··· The data ···
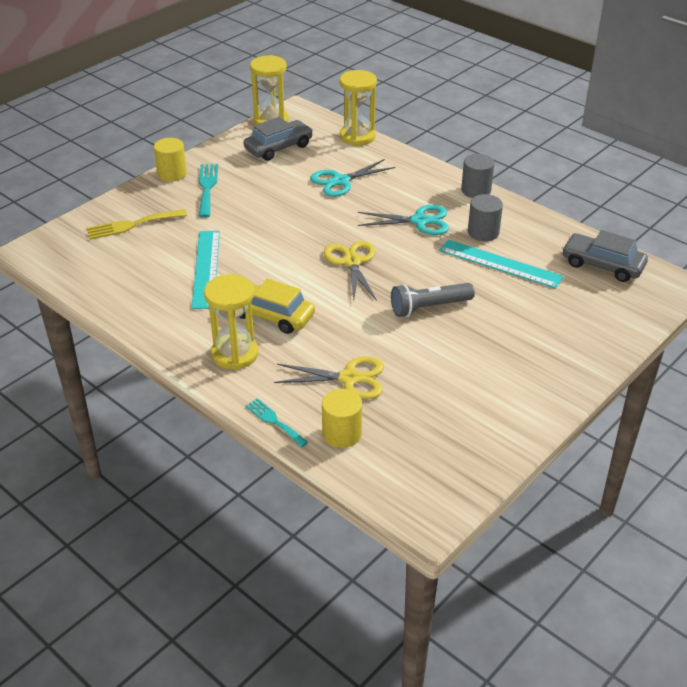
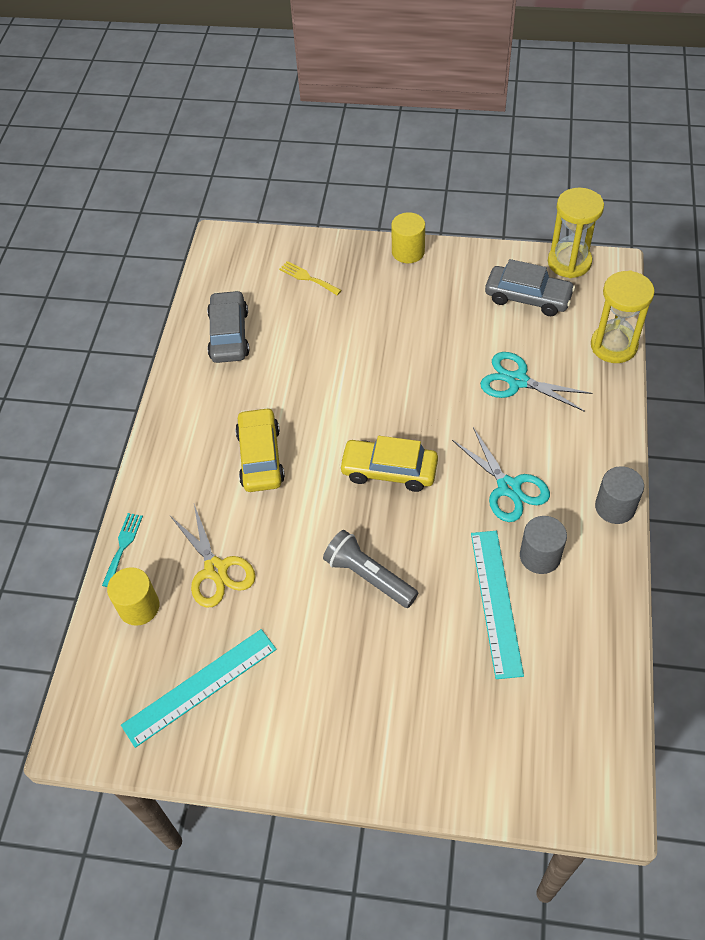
camera: 60 degrees right, 15 degrees up
(132, 225) = (307, 278): yellow fork -> yellow fork, size x0.66
(206, 268) = (289, 368): turquoise ruler -> turquoise ruler (200, 686)
(207, 187) = (410, 289): turquoise fork -> none
(235, 354) = (189, 464): yellow hourglass -> none
(352, 262) = (389, 470): yellow scissors -> yellow car
(602, 265) = (581, 707): grey car -> grey car (229, 335)

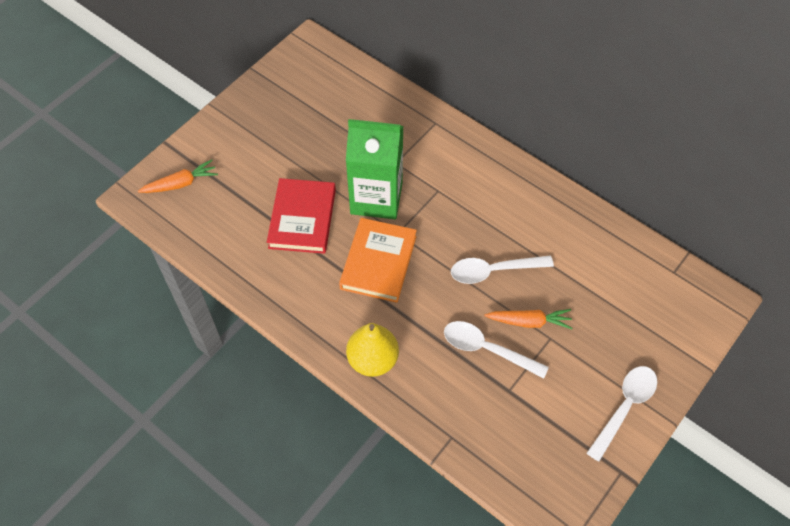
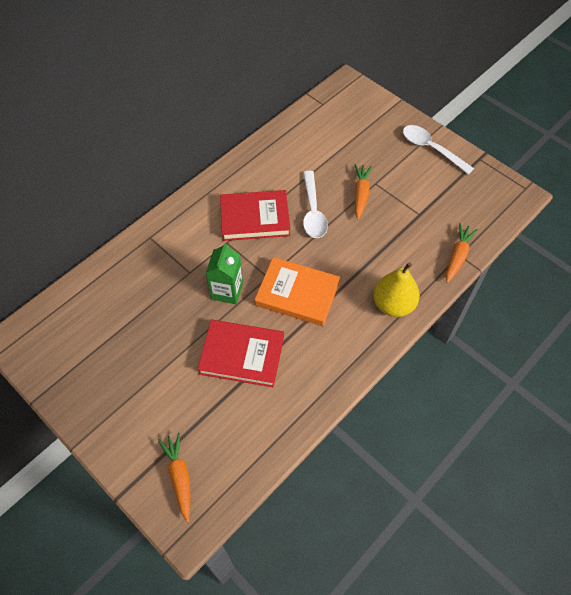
camera: 85 degrees left, 0 degrees up
(376, 198) = (227, 291): green carton -> green carton, size x0.60
(449, 434) = (457, 256): none -> orange carrot
(475, 213) = (255, 218): none -> red book
(487, 349) = (384, 224): white spoon -> none

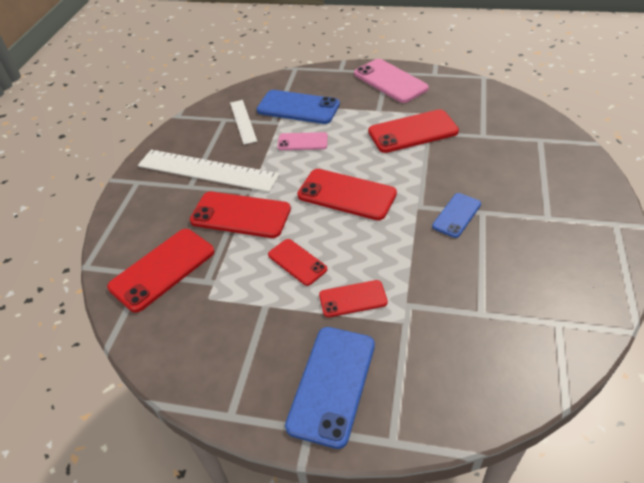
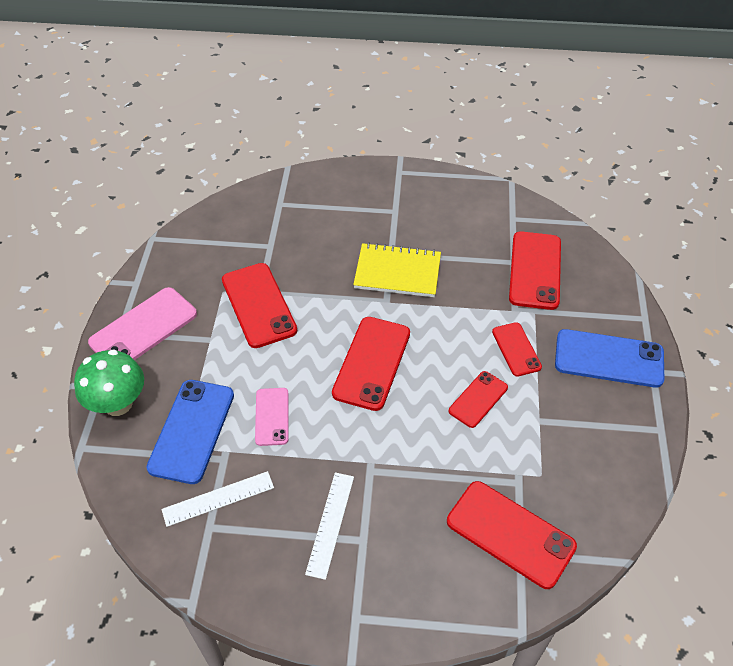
camera: 100 degrees left, 5 degrees up
(207, 171) = (330, 524): white ruler -> white ruler, size x0.55
(240, 215) = (413, 466): red phone -> red phone (535, 270)
(326, 77) = (118, 403): none -> green mushroom
(456, 215) = (397, 272): blue phone -> yellow notebook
···
## Exercise prompt:
Copying starts at the line containing "(235, 354) = (189, 464): yellow" and ends at the last line of the material above; repeat only those lines exactly and omit the pictures.

## Expected answer:
(235, 354) = (189, 464): yellow hourglass -> none
(352, 262) = (389, 470): yellow scissors -> yellow car
(602, 265) = (581, 707): grey car -> grey car (229, 335)

camera: 85 degrees left, 0 degrees up
(376, 198) = (227, 291): green carton -> green carton, size x0.60
(449, 434) = (457, 256): none -> orange carrot
(475, 213) = (255, 218): none -> red book
(487, 349) = (384, 224): white spoon -> none

camera: 100 degrees left, 5 degrees up
(207, 171) = (330, 524): white ruler -> white ruler, size x0.55
(240, 215) = (413, 466): red phone -> red phone (535, 270)
(326, 77) = (118, 403): none -> green mushroom
(456, 215) = (397, 272): blue phone -> yellow notebook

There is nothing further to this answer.